About this task:
Retype word for word the stretch of entries below from the line that has "red star: moved 4 px up" through the line that has "yellow circle: moved 5 px right", and omit the pictures.

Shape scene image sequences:
== Segment start ==
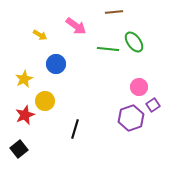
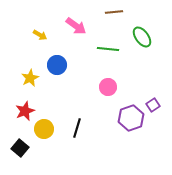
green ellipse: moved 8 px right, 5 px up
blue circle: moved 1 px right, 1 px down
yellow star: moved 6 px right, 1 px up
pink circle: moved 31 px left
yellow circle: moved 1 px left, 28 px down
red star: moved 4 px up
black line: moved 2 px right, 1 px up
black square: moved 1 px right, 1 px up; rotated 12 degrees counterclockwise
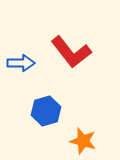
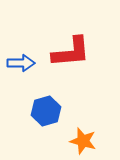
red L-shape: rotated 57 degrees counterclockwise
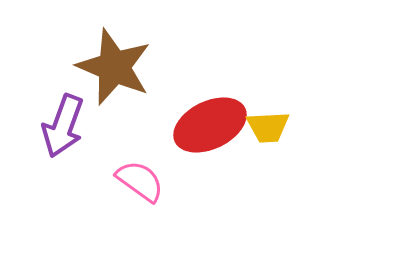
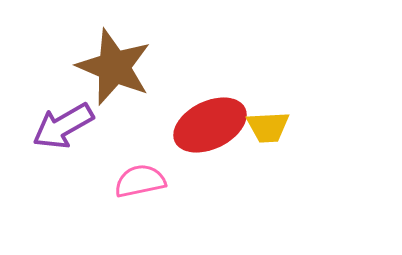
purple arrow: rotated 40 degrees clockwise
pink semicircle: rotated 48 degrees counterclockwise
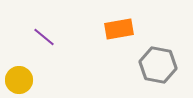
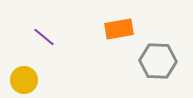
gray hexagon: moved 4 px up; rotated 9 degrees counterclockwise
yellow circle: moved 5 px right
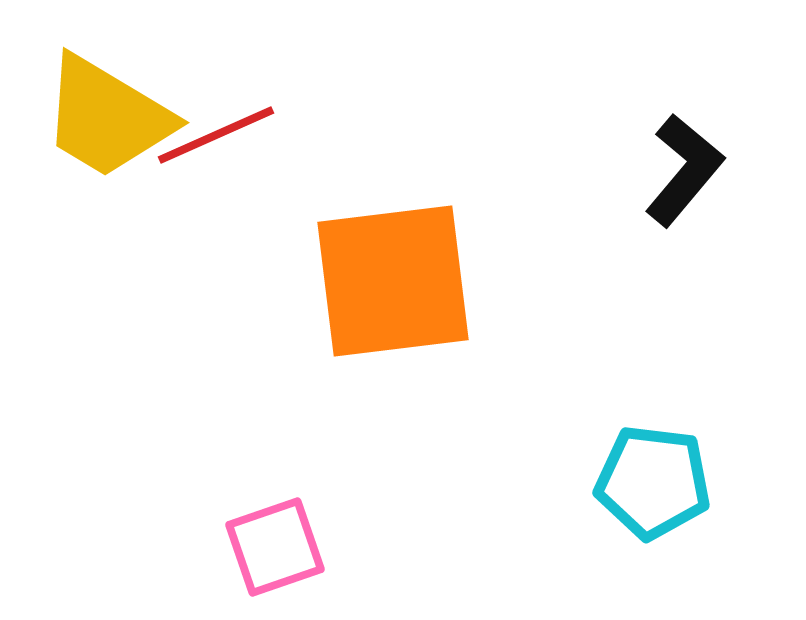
== Segment end ==
== Segment start ==
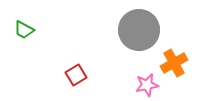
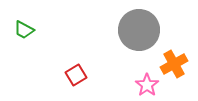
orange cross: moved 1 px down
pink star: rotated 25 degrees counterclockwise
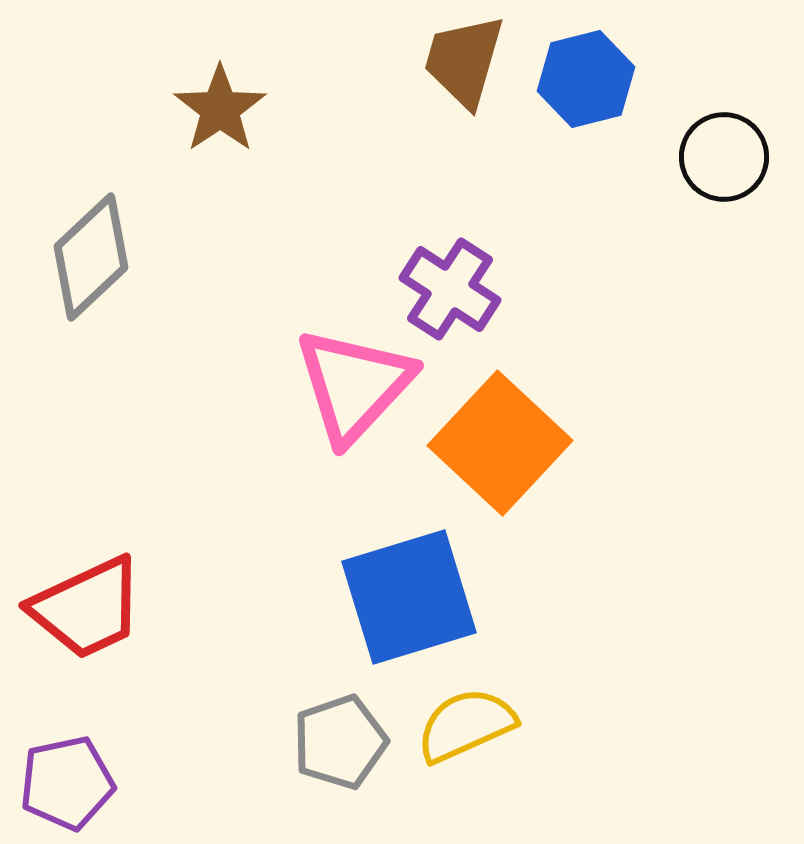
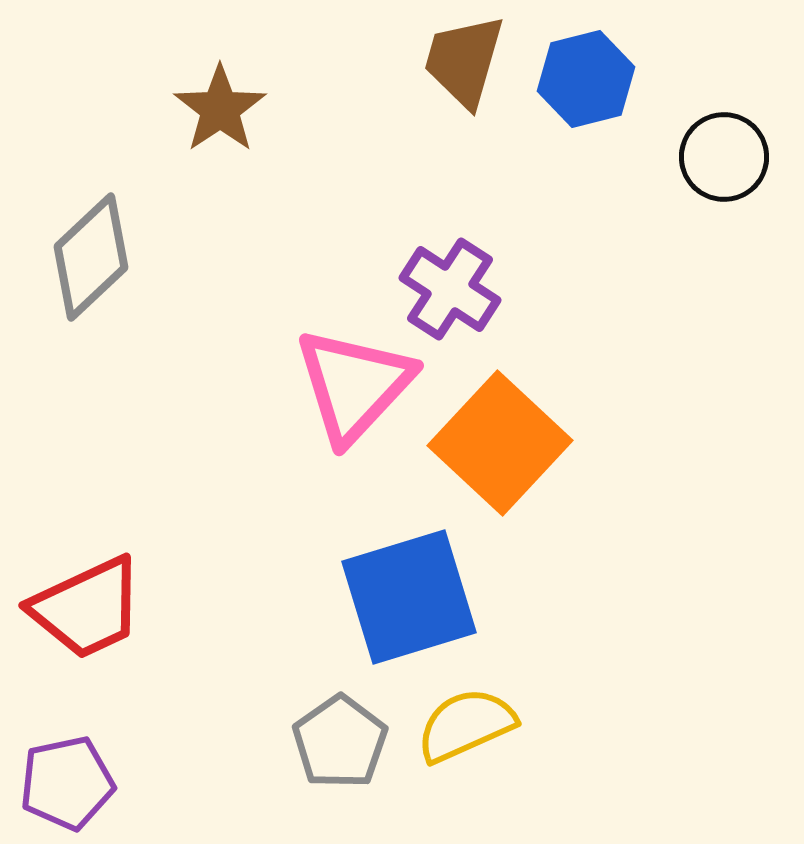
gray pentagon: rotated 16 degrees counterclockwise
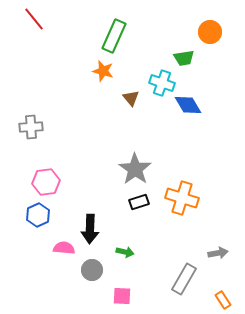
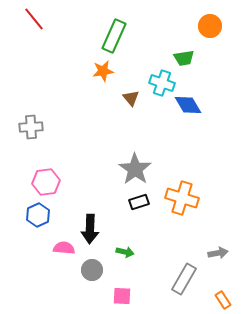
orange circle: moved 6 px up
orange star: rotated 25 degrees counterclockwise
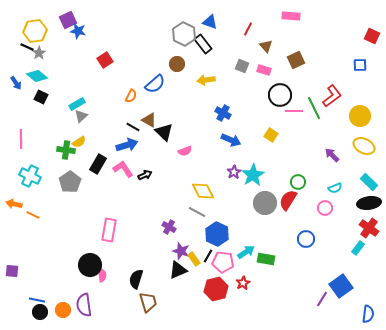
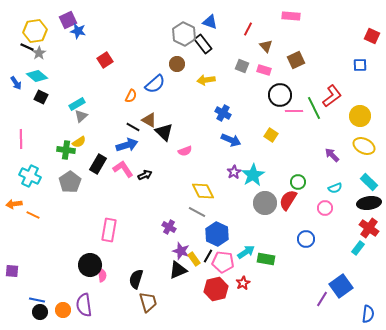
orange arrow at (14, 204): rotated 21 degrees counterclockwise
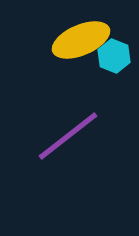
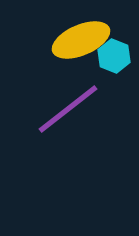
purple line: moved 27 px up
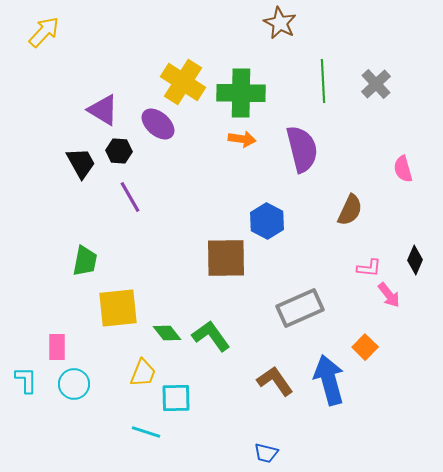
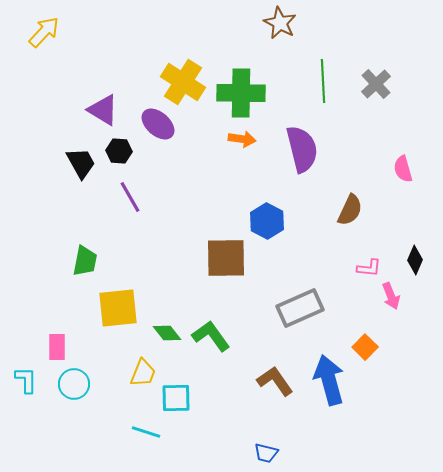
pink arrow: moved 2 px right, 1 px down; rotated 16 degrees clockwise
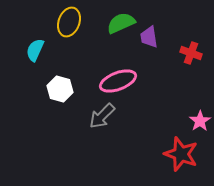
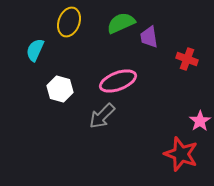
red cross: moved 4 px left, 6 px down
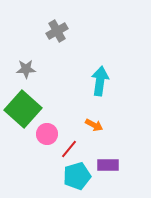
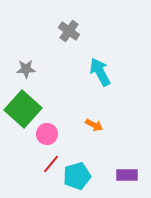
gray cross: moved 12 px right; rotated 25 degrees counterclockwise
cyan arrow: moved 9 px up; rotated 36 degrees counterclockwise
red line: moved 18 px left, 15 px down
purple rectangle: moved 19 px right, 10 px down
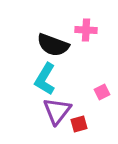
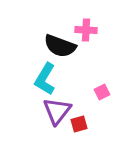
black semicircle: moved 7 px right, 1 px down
== Segment end ==
Task output:
red star: moved 4 px up
black line: moved 2 px right, 1 px up
black square: moved 1 px right, 1 px up; rotated 12 degrees counterclockwise
red L-shape: rotated 57 degrees counterclockwise
purple arrow: rotated 40 degrees clockwise
pink semicircle: rotated 48 degrees counterclockwise
gray hexagon: moved 4 px up; rotated 9 degrees counterclockwise
yellow circle: moved 5 px right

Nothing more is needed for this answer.